■ Data extract:

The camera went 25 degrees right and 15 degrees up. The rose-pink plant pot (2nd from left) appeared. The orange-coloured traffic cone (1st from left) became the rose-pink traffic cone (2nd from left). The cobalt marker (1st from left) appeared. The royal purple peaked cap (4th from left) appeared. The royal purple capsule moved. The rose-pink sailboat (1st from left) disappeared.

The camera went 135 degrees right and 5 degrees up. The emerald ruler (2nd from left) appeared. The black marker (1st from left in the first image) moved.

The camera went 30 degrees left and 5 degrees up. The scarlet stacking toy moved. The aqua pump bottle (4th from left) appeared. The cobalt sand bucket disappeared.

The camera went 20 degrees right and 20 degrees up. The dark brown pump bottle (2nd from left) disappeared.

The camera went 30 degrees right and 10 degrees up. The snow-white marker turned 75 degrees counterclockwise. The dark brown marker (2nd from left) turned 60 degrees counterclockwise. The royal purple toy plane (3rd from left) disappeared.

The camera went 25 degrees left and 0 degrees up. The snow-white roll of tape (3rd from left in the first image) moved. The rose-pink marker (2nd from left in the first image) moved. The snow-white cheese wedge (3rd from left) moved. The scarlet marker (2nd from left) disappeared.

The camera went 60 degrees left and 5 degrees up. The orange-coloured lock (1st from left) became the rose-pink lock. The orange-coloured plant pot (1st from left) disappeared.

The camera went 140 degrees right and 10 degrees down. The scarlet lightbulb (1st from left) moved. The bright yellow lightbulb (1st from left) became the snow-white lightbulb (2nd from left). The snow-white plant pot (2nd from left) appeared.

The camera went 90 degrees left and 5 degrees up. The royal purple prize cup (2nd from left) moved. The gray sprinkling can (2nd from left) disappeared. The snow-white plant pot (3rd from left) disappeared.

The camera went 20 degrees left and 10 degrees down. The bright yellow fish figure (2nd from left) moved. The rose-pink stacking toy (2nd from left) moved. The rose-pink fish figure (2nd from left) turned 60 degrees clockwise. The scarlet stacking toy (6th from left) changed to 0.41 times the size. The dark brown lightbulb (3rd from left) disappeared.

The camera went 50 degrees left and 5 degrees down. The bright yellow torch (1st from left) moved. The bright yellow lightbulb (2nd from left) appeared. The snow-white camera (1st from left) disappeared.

■ Requirement:
Go through the material above and set each line down verbatim.

■ Written solution:
The camera went 25 degrees right and 15 degrees up. The rose-pink plant pot (2nd from left) appeared. The orange-coloured traffic cone (1st from left) became the rose-pink traffic cone (2nd from left). The cobalt marker (1st from left) appeared. The royal purple peaked cap (4th from left) appeared. The royal purple capsule moved. The rose-pink sailboat (1st from left) disappeared.

The camera went 135 degrees right and 5 degrees up. The emerald ruler (2nd from left) appeared. The black marker (1st from left in the first image) moved.

The camera went 30 degrees left and 5 degrees up. The scarlet stacking toy moved. The aqua pump bottle (4th from left) appeared. The cobalt sand bucket disappeared.

The camera went 20 degrees right and 20 degrees up. The dark brown pump bottle (2nd from left) disappeared.

The camera went 30 degrees right and 10 degrees up. The snow-white marker turned 75 degrees counterclockwise. The dark brown marker (2nd from left) turned 60 degrees counterclockwise. The royal purple toy plane (3rd from left) disappeared.

The camera went 25 degrees left and 0 degrees up. The snow-white roll of tape (3rd from left in the first image) moved. The rose-pink marker (2nd from left in the first image) moved. The snow-white cheese wedge (3rd from left) moved. The scarlet marker (2nd from left) disappeared.

The camera went 60 degrees left and 5 degrees up. The orange-coloured lock (1st from left) became the rose-pink lock. The orange-coloured plant pot (1st from left) disappeared.

The camera went 140 degrees right and 10 degrees down. The scarlet lightbulb (1st from left) moved. The bright yellow lightbulb (1st from left) became the snow-white lightbulb (2nd from left). The snow-white plant pot (2nd from left) appeared.

The camera went 90 degrees left and 5 degrees up. The royal purple prize cup (2nd from left) moved. The gray sprinkling can (2nd from left) disappeared. The snow-white plant pot (3rd from left) disappeared.

The camera went 20 degrees left and 10 degrees down. The bright yellow fish figure (2nd from left) moved. The rose-pink stacking toy (2nd from left) moved. The rose-pink fish figure (2nd from left) turned 60 degrees clockwise. The scarlet stacking toy (6th from left) changed to 0.41 times the size. The dark brown lightbulb (3rd from left) disappeared.

The camera went 50 degrees left and 5 degrees down. The bright yellow torch (1st from left) moved. The bright yellow lightbulb (2nd from left) appeared. The snow-white camera (1st from left) disappeared.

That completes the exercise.